* _Exercise aim_
How many lines below contain the word "kitchen"? Answer with that number alone.

* _Data for this task_
BEGIN

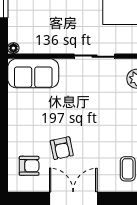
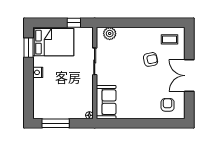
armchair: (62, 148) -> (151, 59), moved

END
BEGIN

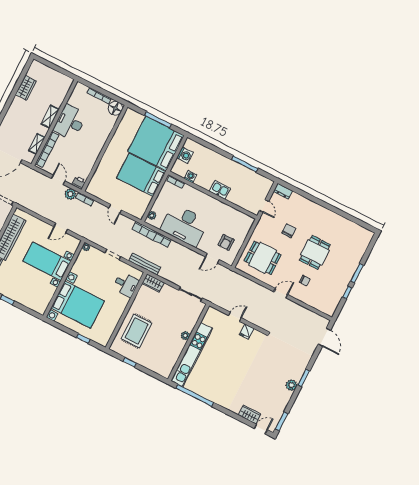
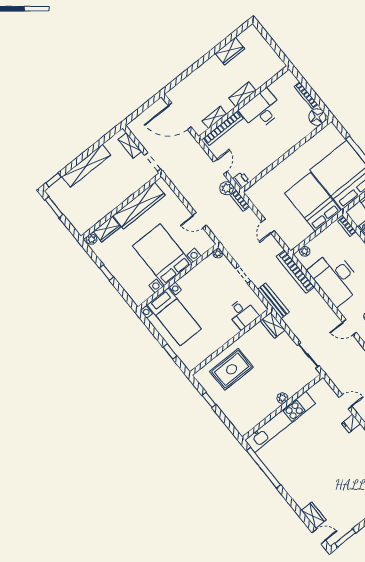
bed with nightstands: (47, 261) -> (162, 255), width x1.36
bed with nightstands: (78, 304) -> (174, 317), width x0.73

END
BEGIN

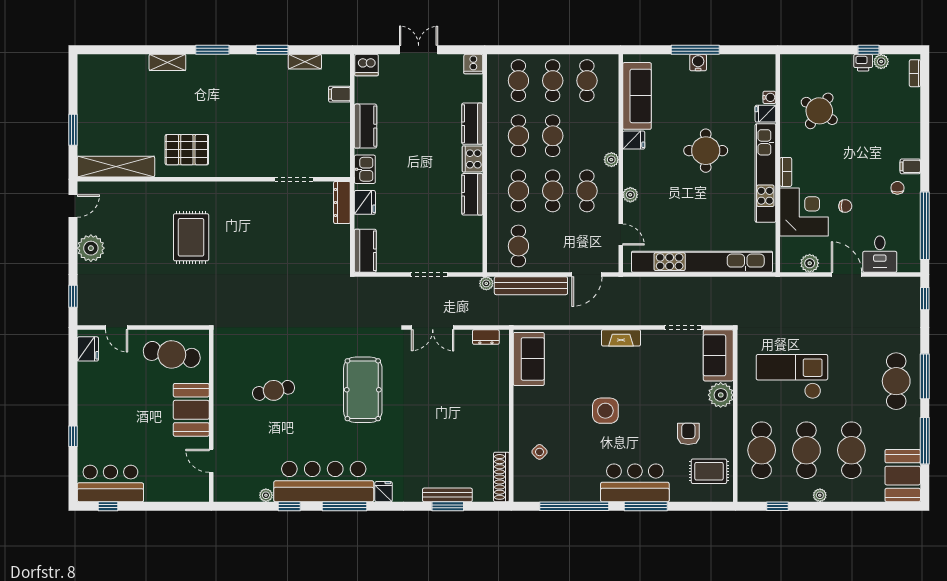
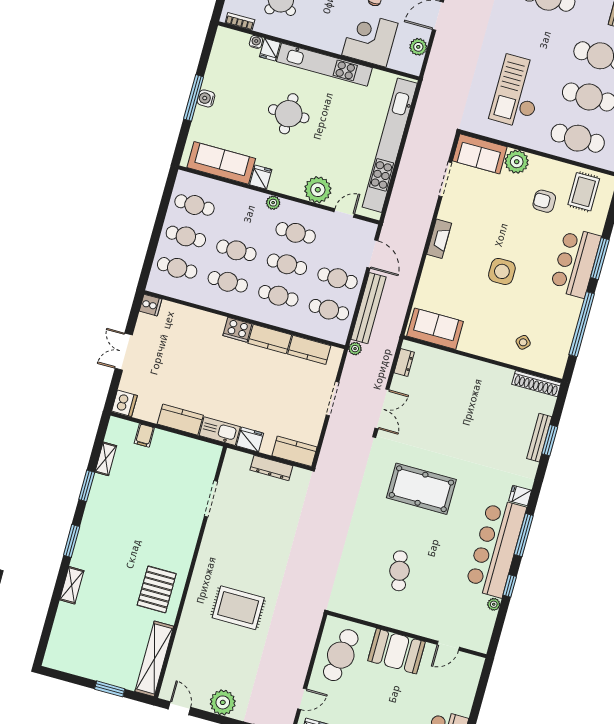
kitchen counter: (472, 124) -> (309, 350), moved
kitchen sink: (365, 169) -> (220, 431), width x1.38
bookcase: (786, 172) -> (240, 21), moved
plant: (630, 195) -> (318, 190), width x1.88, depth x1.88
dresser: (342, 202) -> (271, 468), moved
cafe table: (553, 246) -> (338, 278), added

END

* _Task solution_
2